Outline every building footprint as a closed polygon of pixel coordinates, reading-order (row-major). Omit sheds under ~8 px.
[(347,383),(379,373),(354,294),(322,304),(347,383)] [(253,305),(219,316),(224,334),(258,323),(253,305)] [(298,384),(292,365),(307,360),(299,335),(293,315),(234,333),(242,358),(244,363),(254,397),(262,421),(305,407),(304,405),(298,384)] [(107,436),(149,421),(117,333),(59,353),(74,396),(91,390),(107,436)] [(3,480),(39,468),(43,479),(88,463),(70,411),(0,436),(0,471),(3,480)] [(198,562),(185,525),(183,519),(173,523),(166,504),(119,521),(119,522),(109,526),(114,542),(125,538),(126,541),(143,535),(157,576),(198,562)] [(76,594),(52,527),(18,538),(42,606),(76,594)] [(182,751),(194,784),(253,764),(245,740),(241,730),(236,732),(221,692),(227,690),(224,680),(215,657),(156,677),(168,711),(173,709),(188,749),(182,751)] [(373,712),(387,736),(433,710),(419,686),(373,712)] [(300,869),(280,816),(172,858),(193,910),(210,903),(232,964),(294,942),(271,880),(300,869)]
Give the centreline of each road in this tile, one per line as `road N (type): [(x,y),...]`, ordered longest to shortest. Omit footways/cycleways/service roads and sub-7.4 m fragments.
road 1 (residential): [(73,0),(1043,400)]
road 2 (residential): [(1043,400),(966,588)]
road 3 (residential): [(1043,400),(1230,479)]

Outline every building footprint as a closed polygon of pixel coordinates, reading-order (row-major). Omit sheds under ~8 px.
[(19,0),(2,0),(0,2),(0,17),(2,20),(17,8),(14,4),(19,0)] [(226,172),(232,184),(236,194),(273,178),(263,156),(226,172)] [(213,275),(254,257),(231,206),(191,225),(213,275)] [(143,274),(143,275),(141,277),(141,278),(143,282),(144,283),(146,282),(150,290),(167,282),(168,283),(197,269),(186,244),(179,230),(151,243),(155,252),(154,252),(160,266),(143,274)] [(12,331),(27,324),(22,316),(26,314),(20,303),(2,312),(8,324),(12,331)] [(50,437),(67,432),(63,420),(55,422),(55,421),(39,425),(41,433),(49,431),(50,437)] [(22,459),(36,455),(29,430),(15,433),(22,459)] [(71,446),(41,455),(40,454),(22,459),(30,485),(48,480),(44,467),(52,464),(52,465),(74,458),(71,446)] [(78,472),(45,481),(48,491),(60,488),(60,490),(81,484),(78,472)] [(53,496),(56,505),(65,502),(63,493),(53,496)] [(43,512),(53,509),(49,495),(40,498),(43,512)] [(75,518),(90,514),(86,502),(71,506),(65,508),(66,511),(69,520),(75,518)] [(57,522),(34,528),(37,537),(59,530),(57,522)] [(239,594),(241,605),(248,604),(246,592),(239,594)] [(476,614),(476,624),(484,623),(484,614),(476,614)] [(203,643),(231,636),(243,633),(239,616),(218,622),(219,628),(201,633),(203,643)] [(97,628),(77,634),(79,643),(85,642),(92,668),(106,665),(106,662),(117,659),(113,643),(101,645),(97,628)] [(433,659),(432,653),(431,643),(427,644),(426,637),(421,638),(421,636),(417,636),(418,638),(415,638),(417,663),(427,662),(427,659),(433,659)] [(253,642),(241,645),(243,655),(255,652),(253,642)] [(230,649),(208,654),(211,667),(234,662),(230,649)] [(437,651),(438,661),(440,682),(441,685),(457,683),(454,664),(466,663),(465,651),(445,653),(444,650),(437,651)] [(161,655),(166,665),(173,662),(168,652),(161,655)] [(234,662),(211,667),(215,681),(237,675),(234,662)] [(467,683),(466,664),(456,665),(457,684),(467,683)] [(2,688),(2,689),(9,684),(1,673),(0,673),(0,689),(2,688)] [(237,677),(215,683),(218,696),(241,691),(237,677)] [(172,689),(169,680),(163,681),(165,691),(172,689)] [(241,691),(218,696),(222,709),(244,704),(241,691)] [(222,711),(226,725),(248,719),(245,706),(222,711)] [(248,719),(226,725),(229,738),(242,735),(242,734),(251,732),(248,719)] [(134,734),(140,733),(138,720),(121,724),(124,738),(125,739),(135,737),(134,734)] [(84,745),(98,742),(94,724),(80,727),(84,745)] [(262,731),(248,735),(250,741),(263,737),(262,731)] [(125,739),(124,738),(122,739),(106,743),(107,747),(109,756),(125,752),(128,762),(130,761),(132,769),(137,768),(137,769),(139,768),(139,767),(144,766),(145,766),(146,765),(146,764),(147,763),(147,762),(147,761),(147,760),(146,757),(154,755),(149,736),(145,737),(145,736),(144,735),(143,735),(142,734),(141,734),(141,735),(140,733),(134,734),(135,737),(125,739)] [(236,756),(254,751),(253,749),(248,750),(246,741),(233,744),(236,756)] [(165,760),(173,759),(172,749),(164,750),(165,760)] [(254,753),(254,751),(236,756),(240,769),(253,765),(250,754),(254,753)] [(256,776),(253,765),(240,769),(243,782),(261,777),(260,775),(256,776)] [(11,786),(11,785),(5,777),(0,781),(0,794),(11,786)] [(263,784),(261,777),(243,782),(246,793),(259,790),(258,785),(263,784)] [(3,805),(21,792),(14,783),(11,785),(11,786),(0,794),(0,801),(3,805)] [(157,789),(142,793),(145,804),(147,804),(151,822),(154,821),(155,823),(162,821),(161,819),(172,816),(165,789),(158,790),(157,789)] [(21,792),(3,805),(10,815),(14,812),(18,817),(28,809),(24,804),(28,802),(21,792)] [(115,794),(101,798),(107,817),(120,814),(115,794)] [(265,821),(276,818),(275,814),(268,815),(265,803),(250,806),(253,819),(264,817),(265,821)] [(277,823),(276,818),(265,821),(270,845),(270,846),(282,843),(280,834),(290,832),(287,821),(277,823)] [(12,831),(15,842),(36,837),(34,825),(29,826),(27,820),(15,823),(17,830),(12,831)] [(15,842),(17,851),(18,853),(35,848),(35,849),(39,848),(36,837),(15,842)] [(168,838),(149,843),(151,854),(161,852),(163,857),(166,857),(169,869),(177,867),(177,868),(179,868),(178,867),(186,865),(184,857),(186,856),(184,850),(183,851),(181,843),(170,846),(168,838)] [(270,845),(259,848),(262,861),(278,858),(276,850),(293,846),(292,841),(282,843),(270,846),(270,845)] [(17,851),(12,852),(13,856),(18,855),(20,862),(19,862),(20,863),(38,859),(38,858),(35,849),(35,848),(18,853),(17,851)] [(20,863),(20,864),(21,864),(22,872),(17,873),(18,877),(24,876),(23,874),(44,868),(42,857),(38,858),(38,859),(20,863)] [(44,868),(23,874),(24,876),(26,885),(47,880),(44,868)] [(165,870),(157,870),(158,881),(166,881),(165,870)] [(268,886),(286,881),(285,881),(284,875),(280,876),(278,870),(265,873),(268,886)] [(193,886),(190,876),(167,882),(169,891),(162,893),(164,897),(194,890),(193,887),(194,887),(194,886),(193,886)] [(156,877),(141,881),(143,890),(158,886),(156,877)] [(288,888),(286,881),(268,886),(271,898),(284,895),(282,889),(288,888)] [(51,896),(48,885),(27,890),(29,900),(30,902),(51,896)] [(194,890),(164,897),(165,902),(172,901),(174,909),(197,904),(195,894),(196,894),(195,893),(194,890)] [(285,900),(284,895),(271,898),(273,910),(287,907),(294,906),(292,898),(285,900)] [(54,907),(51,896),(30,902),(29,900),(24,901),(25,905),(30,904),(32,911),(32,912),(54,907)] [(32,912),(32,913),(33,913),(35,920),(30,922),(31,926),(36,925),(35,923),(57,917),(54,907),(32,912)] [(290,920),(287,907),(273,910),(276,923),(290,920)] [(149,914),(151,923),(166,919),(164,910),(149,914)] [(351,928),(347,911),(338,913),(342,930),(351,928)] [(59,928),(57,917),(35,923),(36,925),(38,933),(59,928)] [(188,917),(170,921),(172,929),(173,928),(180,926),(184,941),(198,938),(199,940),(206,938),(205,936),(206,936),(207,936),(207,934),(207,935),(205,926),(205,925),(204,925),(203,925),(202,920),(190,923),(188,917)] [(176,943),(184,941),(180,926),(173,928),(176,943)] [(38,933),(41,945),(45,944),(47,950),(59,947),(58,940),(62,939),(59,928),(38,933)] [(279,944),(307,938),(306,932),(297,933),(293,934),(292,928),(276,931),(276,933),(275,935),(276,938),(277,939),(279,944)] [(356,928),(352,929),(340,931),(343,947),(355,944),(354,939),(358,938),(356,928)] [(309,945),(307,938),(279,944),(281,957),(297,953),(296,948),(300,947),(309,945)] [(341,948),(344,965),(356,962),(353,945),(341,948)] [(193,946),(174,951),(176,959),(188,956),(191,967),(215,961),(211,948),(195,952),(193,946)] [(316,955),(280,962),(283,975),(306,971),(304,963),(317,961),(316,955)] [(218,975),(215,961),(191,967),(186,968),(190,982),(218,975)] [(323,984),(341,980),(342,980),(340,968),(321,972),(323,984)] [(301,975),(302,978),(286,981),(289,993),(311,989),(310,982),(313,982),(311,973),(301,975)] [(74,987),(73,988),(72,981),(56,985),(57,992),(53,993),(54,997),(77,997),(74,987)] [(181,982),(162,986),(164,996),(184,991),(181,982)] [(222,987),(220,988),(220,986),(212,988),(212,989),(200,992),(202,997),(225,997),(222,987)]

- - -

* _What to work on_:
Retrieve each line of the data in which the word "residential" can be found.

* _Reply_:
road 1 (residential): [(73,0),(1043,400)]
road 2 (residential): [(1043,400),(966,588)]
road 3 (residential): [(1043,400),(1230,479)]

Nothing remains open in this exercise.